The part below that opens with the line containing "(234, 203) = (162, 244): brown" and closes with the line containing "(242, 91) = (395, 309): turquoise" should be copied exactly, minus any pictures.

• **Supplied information**:
★ ★ ★ ★ ★ ★ ★

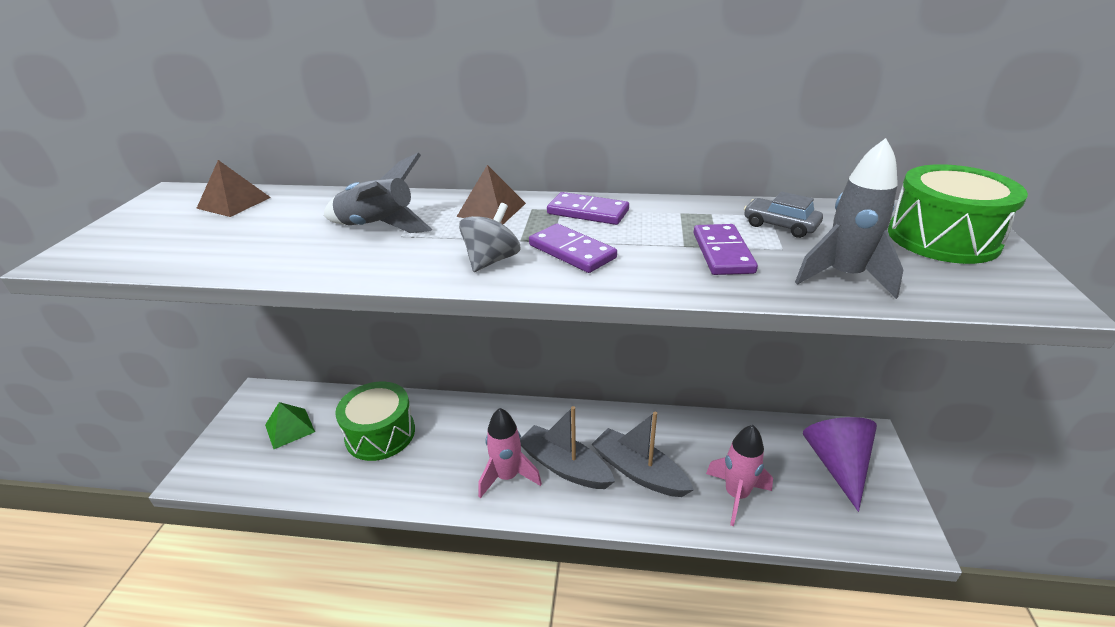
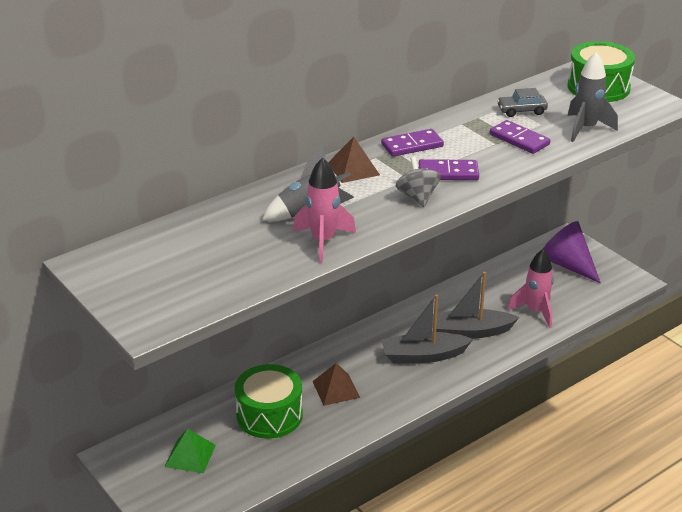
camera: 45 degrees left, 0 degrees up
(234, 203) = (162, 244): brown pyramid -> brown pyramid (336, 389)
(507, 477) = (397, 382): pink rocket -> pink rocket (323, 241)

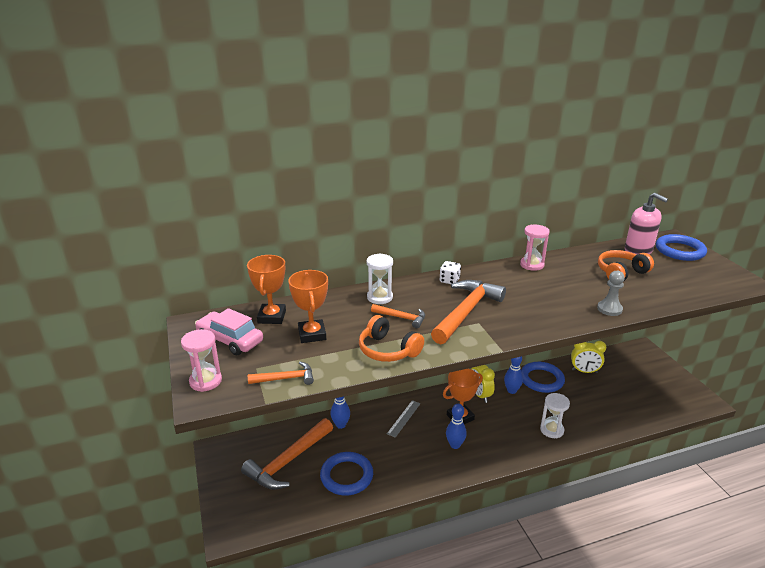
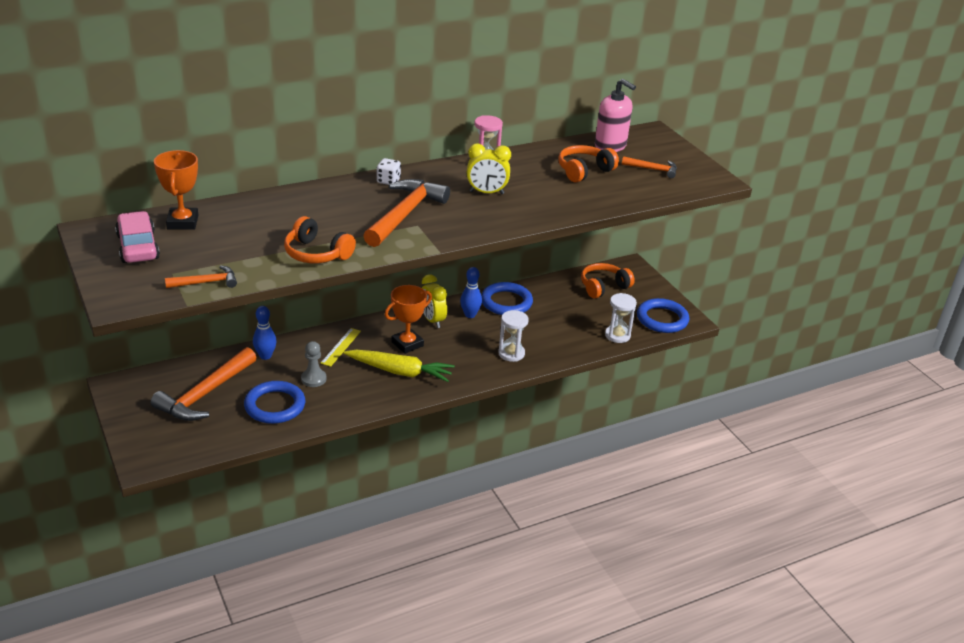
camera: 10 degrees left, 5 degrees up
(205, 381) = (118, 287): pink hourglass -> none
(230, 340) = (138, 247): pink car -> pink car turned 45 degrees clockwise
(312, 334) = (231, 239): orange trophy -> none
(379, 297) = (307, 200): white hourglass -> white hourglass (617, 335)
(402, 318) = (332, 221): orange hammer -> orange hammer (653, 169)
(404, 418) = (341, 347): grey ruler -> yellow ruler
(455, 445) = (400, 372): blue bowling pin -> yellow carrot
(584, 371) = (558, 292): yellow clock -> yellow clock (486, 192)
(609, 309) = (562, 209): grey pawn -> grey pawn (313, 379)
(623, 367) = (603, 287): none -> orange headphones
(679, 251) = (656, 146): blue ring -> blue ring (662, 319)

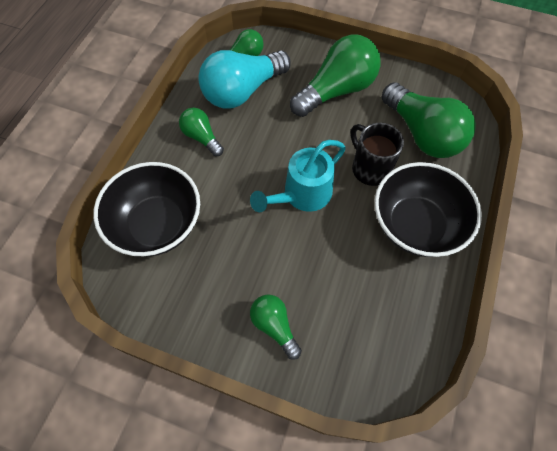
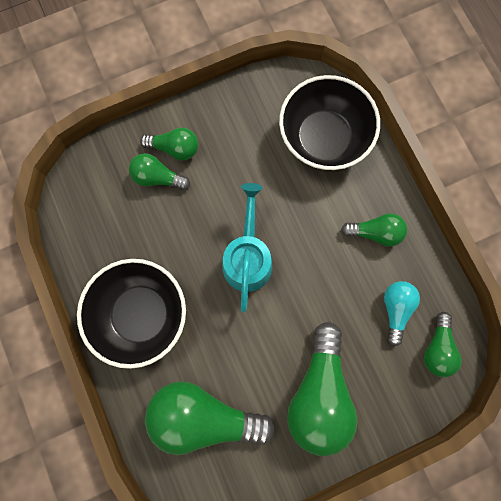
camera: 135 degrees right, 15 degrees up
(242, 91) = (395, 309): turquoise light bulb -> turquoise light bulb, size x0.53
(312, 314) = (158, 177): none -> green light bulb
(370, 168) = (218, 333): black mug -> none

★ ★ ★ ★ ★ ★ ★

• **Problem solution**:
(234, 203) = (162, 244): brown pyramid -> brown pyramid (336, 389)
(507, 477) = (397, 382): pink rocket -> pink rocket (323, 241)

camera: 10 degrees left, 5 degrees up
(205, 381) = (118, 287): pink hourglass -> none
(230, 340) = (138, 247): pink car -> pink car turned 45 degrees clockwise
(312, 334) = (231, 239): orange trophy -> none
(379, 297) = (307, 200): white hourglass -> white hourglass (617, 335)
(402, 318) = (332, 221): orange hammer -> orange hammer (653, 169)
(404, 418) = (341, 347): grey ruler -> yellow ruler
(455, 445) = (400, 372): blue bowling pin -> yellow carrot
(584, 371) = (558, 292): yellow clock -> yellow clock (486, 192)
(609, 309) = (562, 209): grey pawn -> grey pawn (313, 379)
(623, 367) = (603, 287): none -> orange headphones
(679, 251) = (656, 146): blue ring -> blue ring (662, 319)

camera: 135 degrees right, 15 degrees up
(242, 91) = (395, 309): turquoise light bulb -> turquoise light bulb, size x0.53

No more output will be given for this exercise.